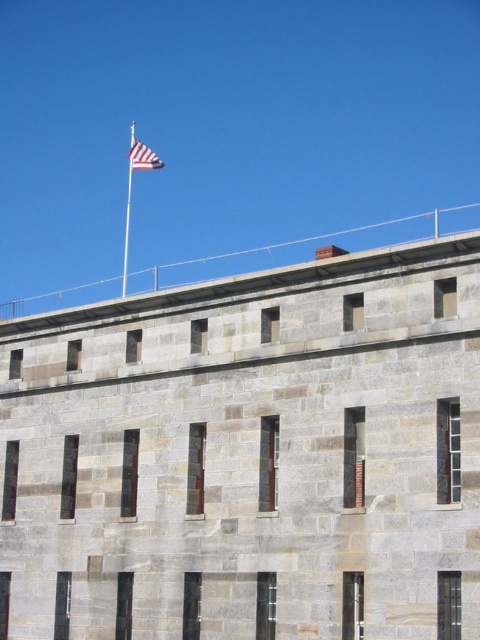
Does polished metal flag pole at upper center appear over striped fabric flag at upper center?

Yes.

Does polished metal flag pole at upper center appear under striped fabric flag at upper center?

No, polished metal flag pole at upper center is not below striped fabric flag at upper center.

Which is in front, point (130, 208) or point (136, 147)?

Point (136, 147)

The height and width of the screenshot is (640, 480). What are the coordinates of `polished metal flag pole at upper center` in the screenshot? It's located at click(128, 209).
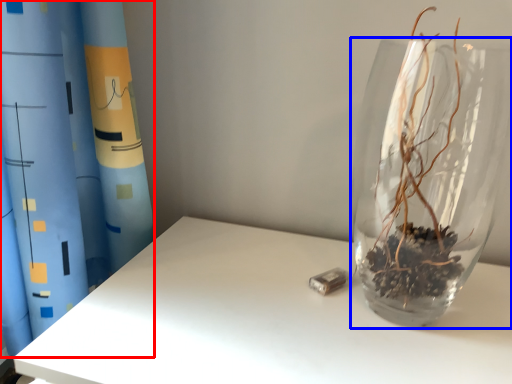
Question: Which of the following is the closest to the observer, curtain (highlighted by a red box) or vase (highlighted by a blue box)?

Choices:
 (A) curtain
 (B) vase

Answer: (A)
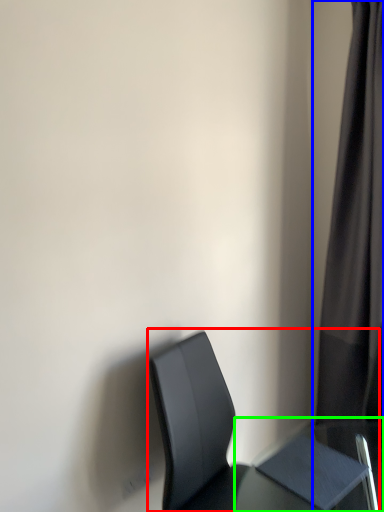
Question: Considering the real-world distances, which object is closest to chair (highlighted by a red box)? curtain (highlighted by a blue box) or table (highlighted by a green box).

Choices:
 (A) curtain
 (B) table

Answer: (B)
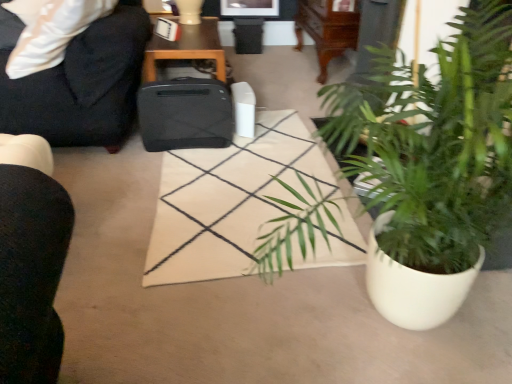
Question: Is black plastic trash can at center taller or shorter than black matte suitcase at center?

Choices:
 (A) tall
 (B) short

Answer: (B)

Question: Does point (253, 51) appear closer or farther from the camera than point (190, 119)?

Choices:
 (A) closer
 (B) farther

Answer: (B)

Question: Considering the real-world distances, which object is farthest from the black matte printer at center?

Choices:
 (A) black matte suitcase at center
 (B) black fabric chair at upper left
 (C) black wood table at upper center
 (D) green leafy plant in white pot at lower right
 (E) black plastic trash can at center

Answer: (E)

Question: Which object is positioned farthest from the black matte suitcase at center?

Choices:
 (A) green leafy plant in white pot at lower right
 (B) black fabric chair at upper left
 (C) black plastic trash can at center
 (D) black wood table at upper center
 (E) black matte printer at center

Answer: (C)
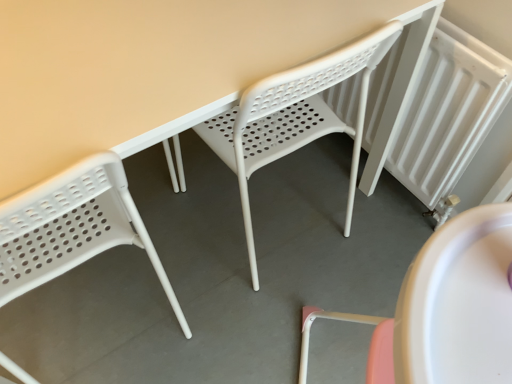
Find the location of a particular element. This screenshot has height=384, width=512. vacant region below white plastic chair at center, which is counted as the second chair, starting from the left (from a real-world perspective) is located at coordinates (268, 214).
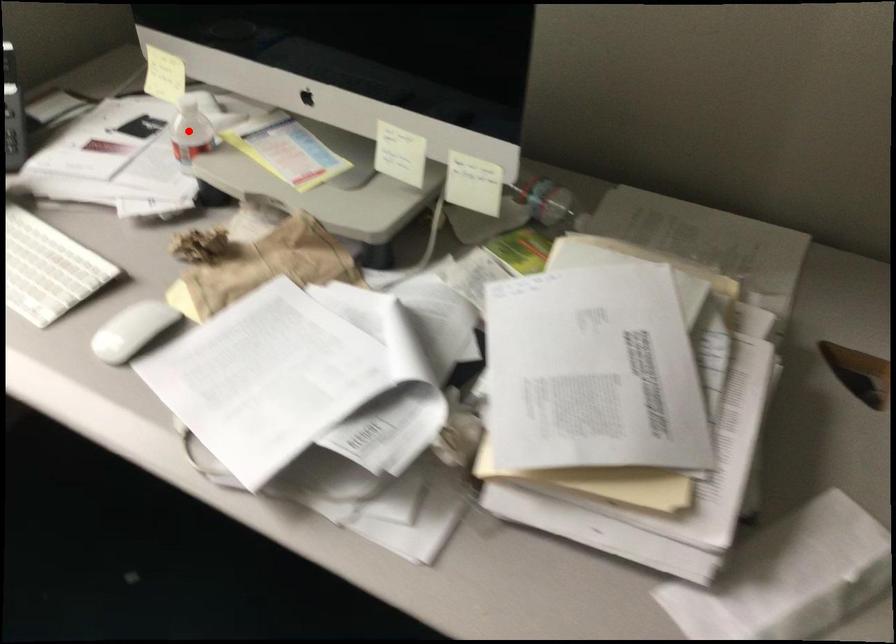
· · · · ·
WORK TO COMPLETE —
Please rewrite the data above as a Markdown table with the columns "Row" and "Line", giving each non-blank line its own numbered row. Leave the pictures out.

OUTPUT OF THE TASK —
| Row | Line |
|---|---|
| 1 | Does polished metal flag pole at upper center appear over striped fabric flag at upper center? |
| 2 | Yes. |
| 3 | Does polished metal flag pole at upper center appear under striped fabric flag at upper center? |
| 4 | No, polished metal flag pole at upper center is not below striped fabric flag at upper center. |
| 5 | Which is in front, point (130, 208) or point (136, 147)? |
| 6 | Point (136, 147) |
| 7 | The height and width of the screenshot is (640, 480). What are the coordinates of `polished metal flag pole at upper center` in the screenshot? It's located at click(128, 209). |
| 8 | Question: Which of the following is the closest to the observer, curtain (highlighted by a red box) or vase (highlighted by a blue box)? |
| 9 | Choices: |
| 10 |  (A) curtain |
| 11 |  (B) vase |
| 12 | Answer: (A) |
| 13 | Question: Considering the real-world distances, which object is closest to chair (highlighted by a red box)? curtain (highlighted by a blue box) or table (highlighted by a green box). |
| 14 | Choices: |
| 15 |  (A) curtain |
| 16 |  (B) table |
| 17 | Answer: (B) |
| 18 | Question: Is black plastic trash can at center taller or shorter than black matte suitcase at center? |
| 19 | Choices: |
| 20 |  (A) tall |
| 21 |  (B) short |
| 22 | Answer: (B) |
| 23 | Question: Does point (253, 51) appear closer or farther from the camera than point (190, 119)? |
| 24 | Choices: |
| 25 |  (A) closer |
| 26 |  (B) farther |
| 27 | Answer: (B) |
| 28 | Question: Considering the real-world distances, which object is farthest from the black matte printer at center? |
| 29 | Choices: |
| 30 |  (A) black matte suitcase at center |
| 31 |  (B) black fabric chair at upper left |
| 32 |  (C) black wood table at upper center |
| 33 |  (D) green leafy plant in white pot at lower right |
| 34 |  (E) black plastic trash can at center |
| 35 | Answer: (E) |
| 36 | Question: Which object is positioned farthest from the black matte suitcase at center? |
| 37 | Choices: |
| 38 |  (A) green leafy plant in white pot at lower right |
| 39 |  (B) black fabric chair at upper left |
| 40 |  (C) black plastic trash can at center |
| 41 |  (D) black wood table at upper center |
| 42 |  (E) black matte printer at center |
| 43 | Answer: (C) |
| 44 | Find the location of a particular element. This screenshot has height=384, width=512. vacant region below white plastic chair at center, which is counted as the second chair, starting from the left (from a real-world perspective) is located at coordinates (268, 214). |